[Opening Listed records section]

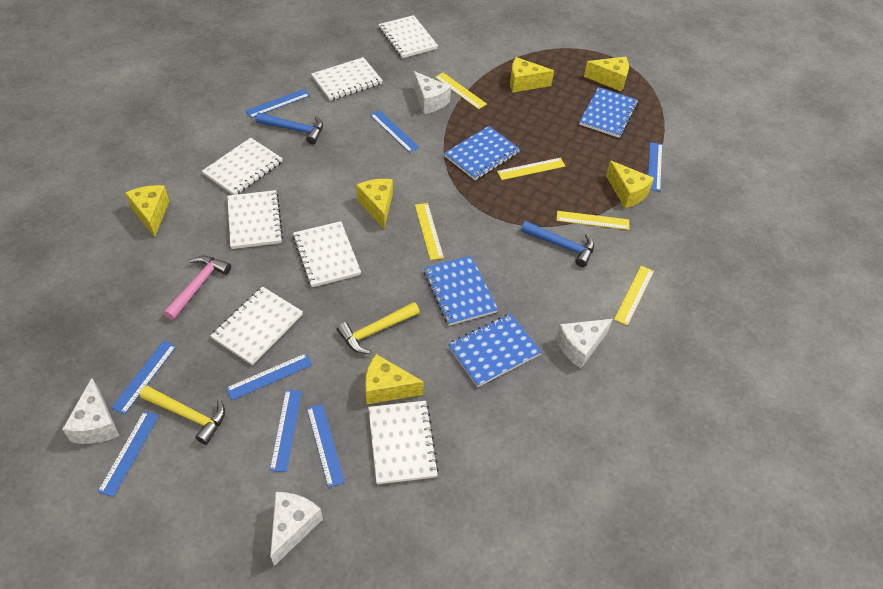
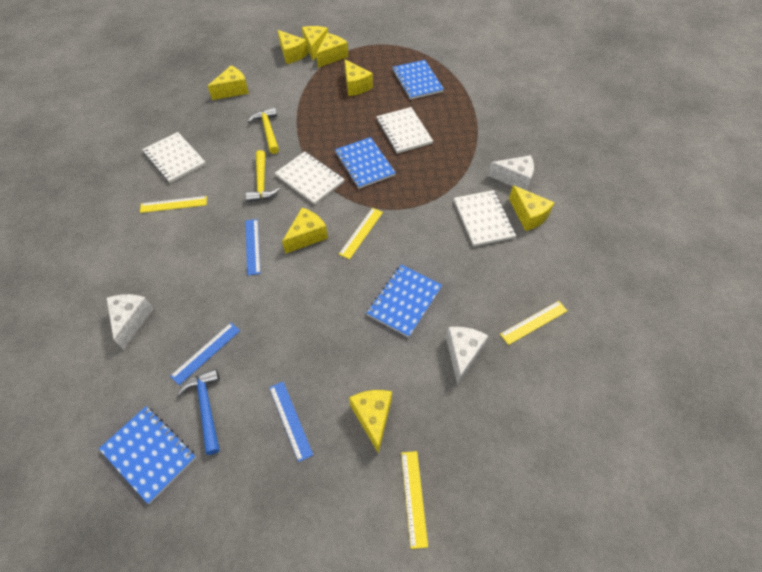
blue hammer: 2 -> 1
blue ruler: 8 -> 3
pink hammer: 1 -> 0
white cheese: 4 -> 3
white notebook: 7 -> 4
yellow cheese: 6 -> 8
yellow ruler: 5 -> 4

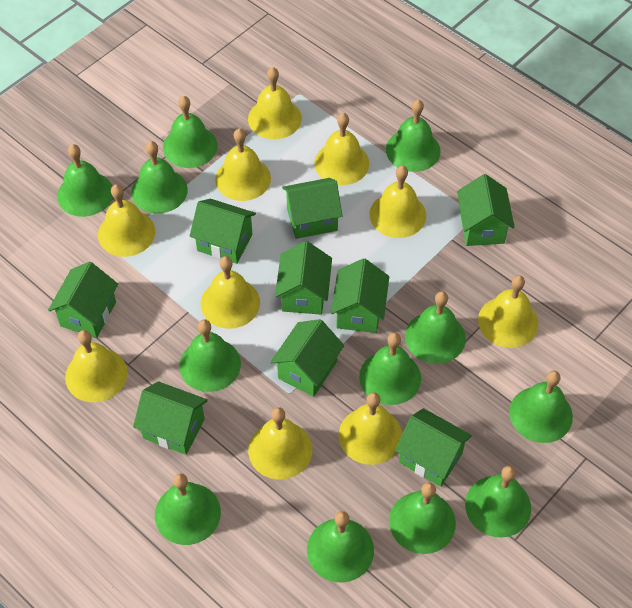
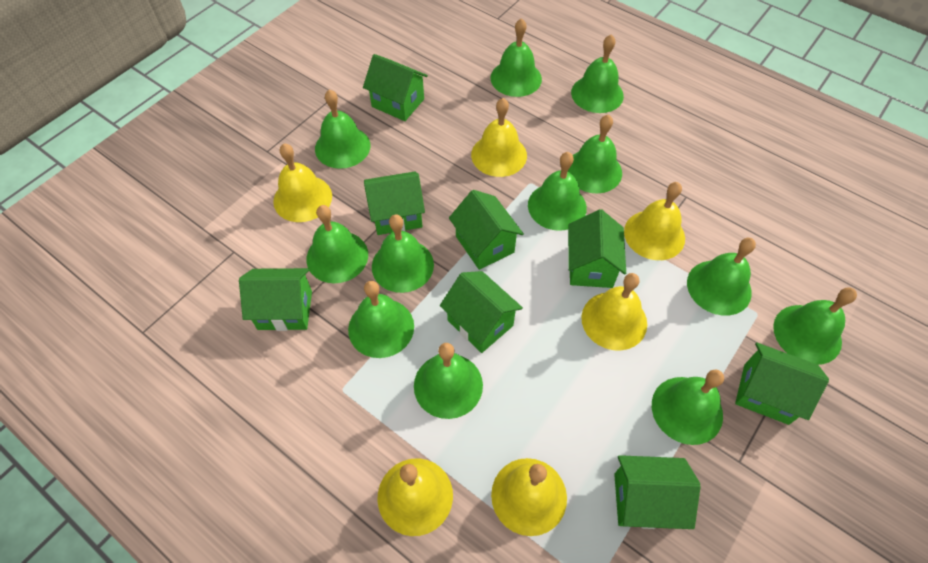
green house: 9 -> 8
yellow bell: 10 -> 6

[Closing Listed records section]

**Aim of the exercise**
Where the line containing "white cheese: 4 -> 3" appears, begin writing out the lines exactly, and continue through the end of the material above, omitting pictures.

**Worked solution**
white cheese: 4 -> 3
white notebook: 7 -> 4
yellow cheese: 6 -> 8
yellow ruler: 5 -> 4

green house: 9 -> 8
yellow bell: 10 -> 6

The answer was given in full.